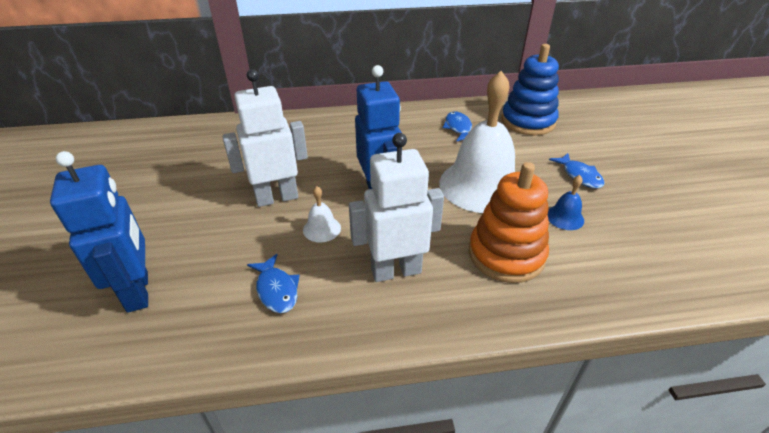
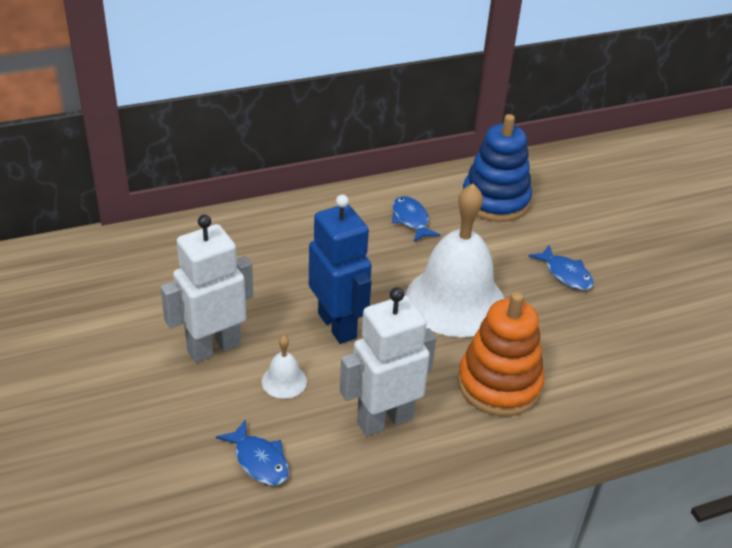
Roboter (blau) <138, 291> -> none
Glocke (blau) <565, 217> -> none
==
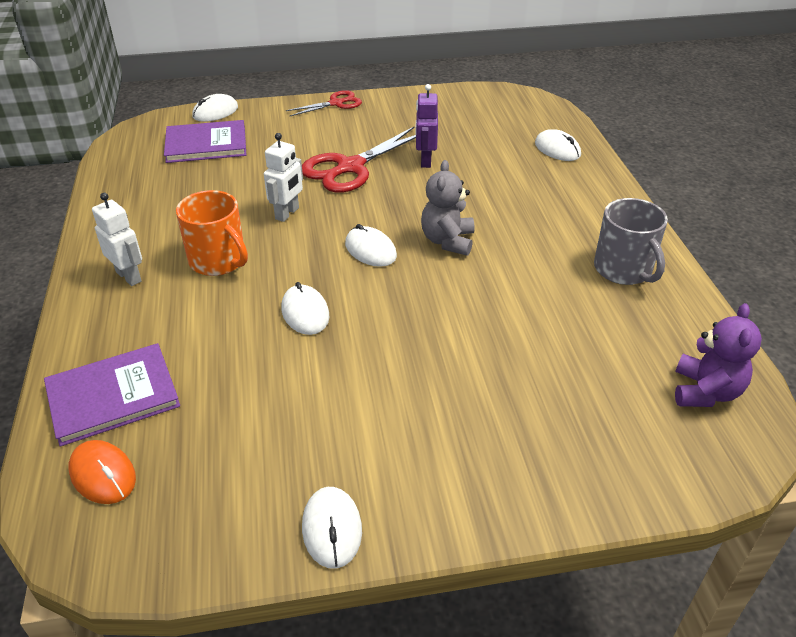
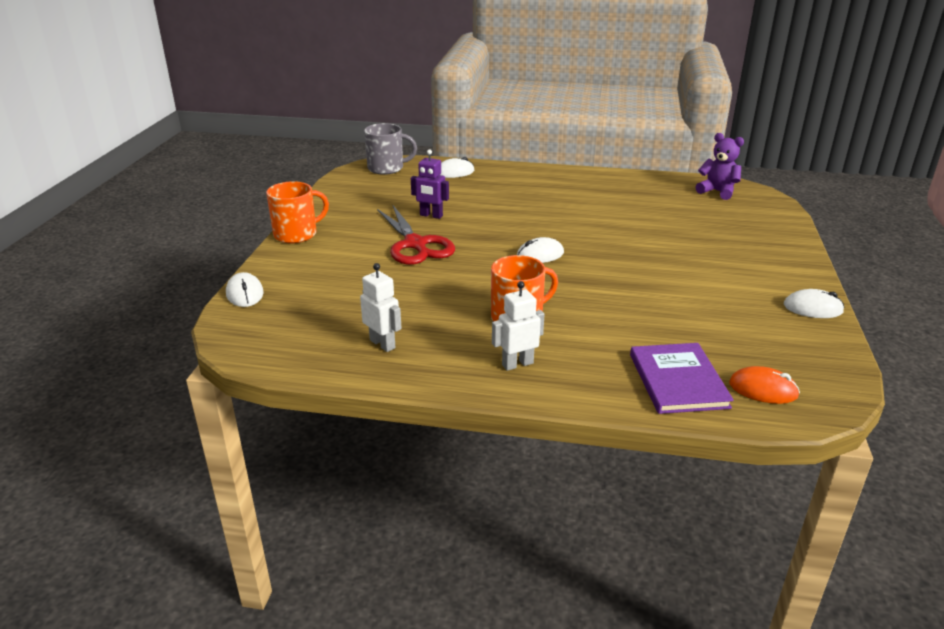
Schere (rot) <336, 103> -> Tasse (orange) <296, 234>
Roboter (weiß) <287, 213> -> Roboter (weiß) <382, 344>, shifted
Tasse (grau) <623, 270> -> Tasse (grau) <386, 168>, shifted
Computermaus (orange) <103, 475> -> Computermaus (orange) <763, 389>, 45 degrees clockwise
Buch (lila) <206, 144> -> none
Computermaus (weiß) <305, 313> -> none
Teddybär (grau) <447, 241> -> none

■ **What this task involves**: All lines above between those holding "Roboter (weiß) <287, 213>" and "Teddybär (grau) <447, 241> -> none", inclusive, must be set down unchanged, and no other line may be included.

■ **Solved problem**:
Roboter (weiß) <287, 213> -> Roboter (weiß) <382, 344>, shifted
Tasse (grau) <623, 270> -> Tasse (grau) <386, 168>, shifted
Computermaus (orange) <103, 475> -> Computermaus (orange) <763, 389>, 45 degrees clockwise
Buch (lila) <206, 144> -> none
Computermaus (weiß) <305, 313> -> none
Teddybär (grau) <447, 241> -> none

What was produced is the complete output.